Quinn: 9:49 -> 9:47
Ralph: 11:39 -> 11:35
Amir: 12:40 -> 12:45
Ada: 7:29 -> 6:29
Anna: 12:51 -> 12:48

--------

# Exercise prompt
Return every one of the entries above verbatim, keeping each line unaltered and in its original order.

# Exercise output
Quinn: 9:49 -> 9:47
Ralph: 11:39 -> 11:35
Amir: 12:40 -> 12:45
Ada: 7:29 -> 6:29
Anna: 12:51 -> 12:48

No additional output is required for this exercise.